--- TRY IT ---
No pictures, nothing altered: return the data below.
EXERCISE INPUT below:
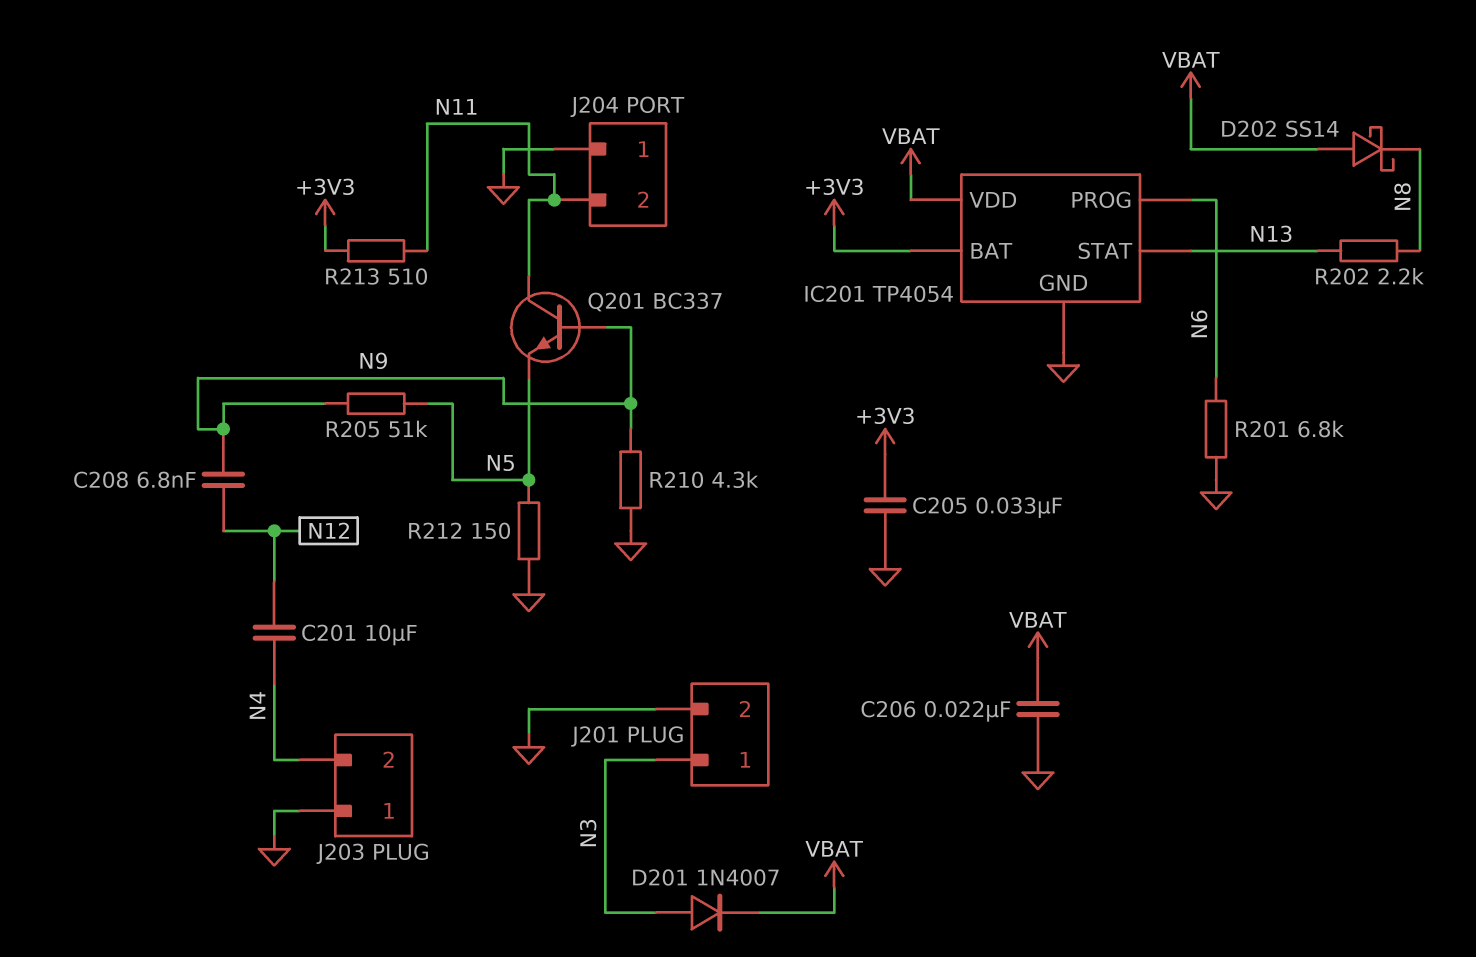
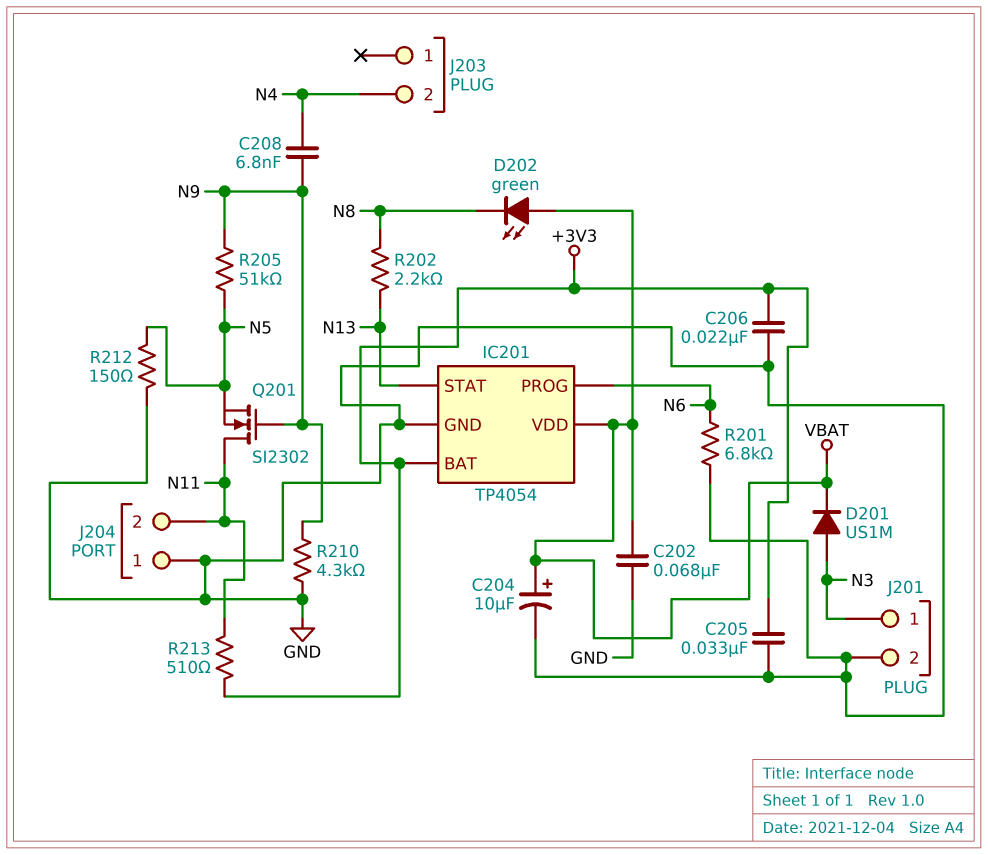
C201: 10uF (N4, N12) -> none
C202: none -> 68nF (GND, VBAT)
C204: none -> 10uF (plus VBAT, minus GND)
C206: 22nF (GND, VBAT) -> 22nF (+3V3, GND)
C208: 6.8nF (N9, N12) -> 6.8nF (N4, N9)
D201: diode 1N4007 (A N3, K VBAT) -> diode US1M (A N3, K VBAT)
D202: schottky SS14 (A VBAT, K N8) -> LED green (A VBAT, K N8)
J203 pin 1: GND -> none
Q201: NPN BC337 (B N9, C N11, E N5) -> NMOS SI2302 (G N9, D N11, S N5)

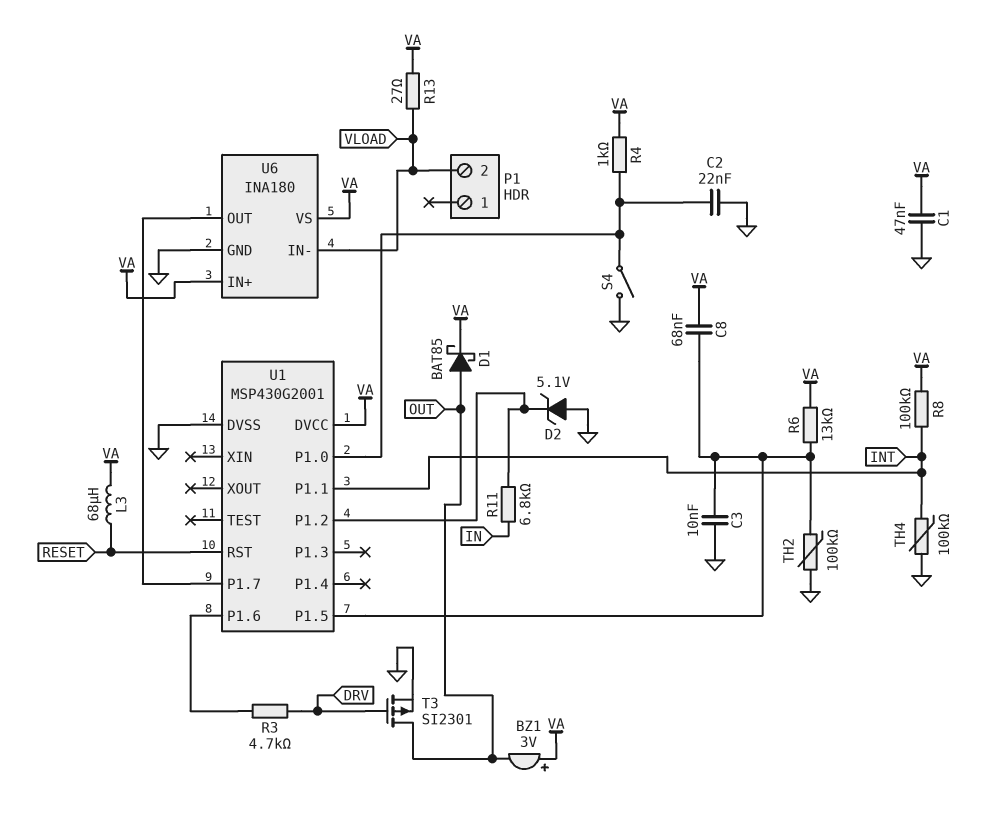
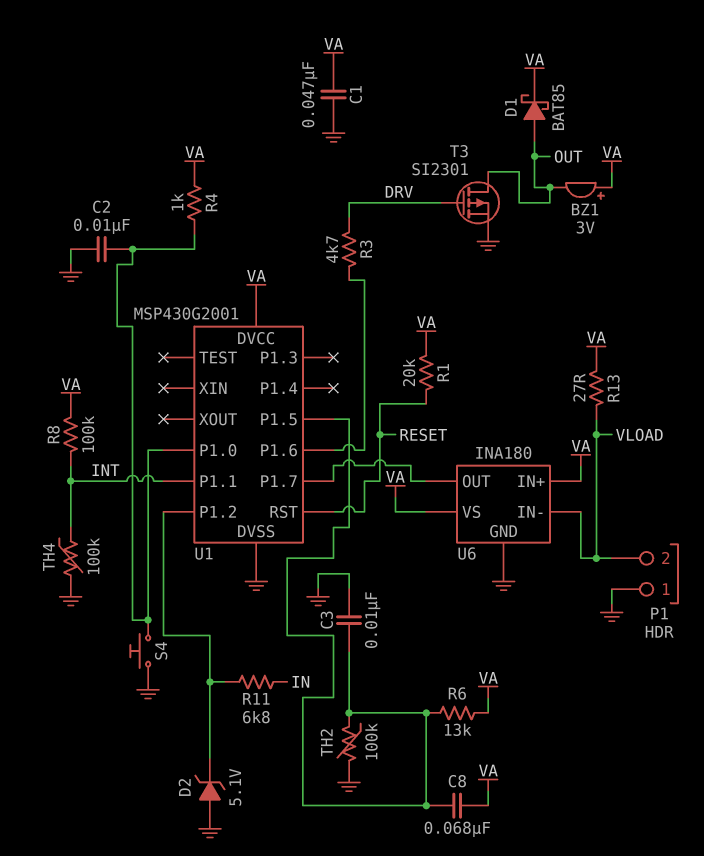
C2: 22nF (GND, U1/P1.0) -> 10nF (GND, U1/P1.0)
L3: 68uH (RESET, VA) -> none
P1 pin 1: none -> GND
R1: none -> 20k (RESET, VA)
S4: switch (GND, U1/P1.0) -> button (GND, U1/P1.0)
End of EXERCISE INPUT.
--- ANSWER ---
C201: 10uF (N4, N12) -> none
C202: none -> 68nF (GND, VBAT)
C204: none -> 10uF (plus VBAT, minus GND)
C206: 22nF (GND, VBAT) -> 22nF (+3V3, GND)
C208: 6.8nF (N9, N12) -> 6.8nF (N4, N9)
D201: diode 1N4007 (A N3, K VBAT) -> diode US1M (A N3, K VBAT)
D202: schottky SS14 (A VBAT, K N8) -> LED green (A VBAT, K N8)
J203 pin 1: GND -> none
Q201: NPN BC337 (B N9, C N11, E N5) -> NMOS SI2302 (G N9, D N11, S N5)

C2: 22nF (GND, U1/P1.0) -> 10nF (GND, U1/P1.0)
L3: 68uH (RESET, VA) -> none
P1 pin 1: none -> GND
R1: none -> 20k (RESET, VA)
S4: switch (GND, U1/P1.0) -> button (GND, U1/P1.0)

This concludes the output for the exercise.